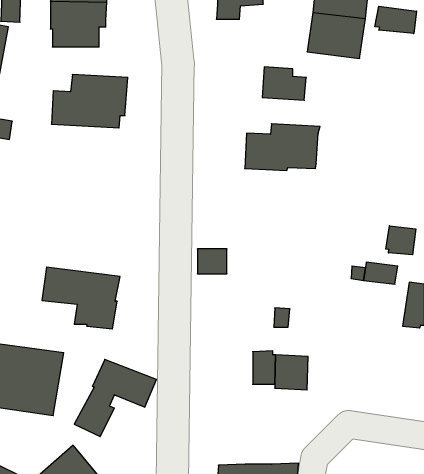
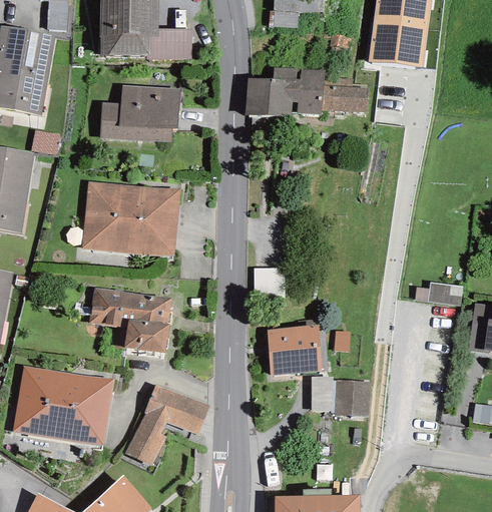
building: [375,6,417,34] -> none
building: none -> [146,28,191,59]
building: [245,124,320,170] -> [245,67,325,116]
building: none -> [81,181,179,255]
building: [386,226,416,255] -> none
building: none -> [267,325,320,375]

.....

What this task involves:
Please transcribe every entry exactly as written, leaving the pictures out.

Written reply:
building: [375,6,417,34] -> none
building: none -> [146,28,191,59]
building: [245,124,320,170] -> [245,67,325,116]
building: none -> [81,181,179,255]
building: [386,226,416,255] -> none
building: none -> [267,325,320,375]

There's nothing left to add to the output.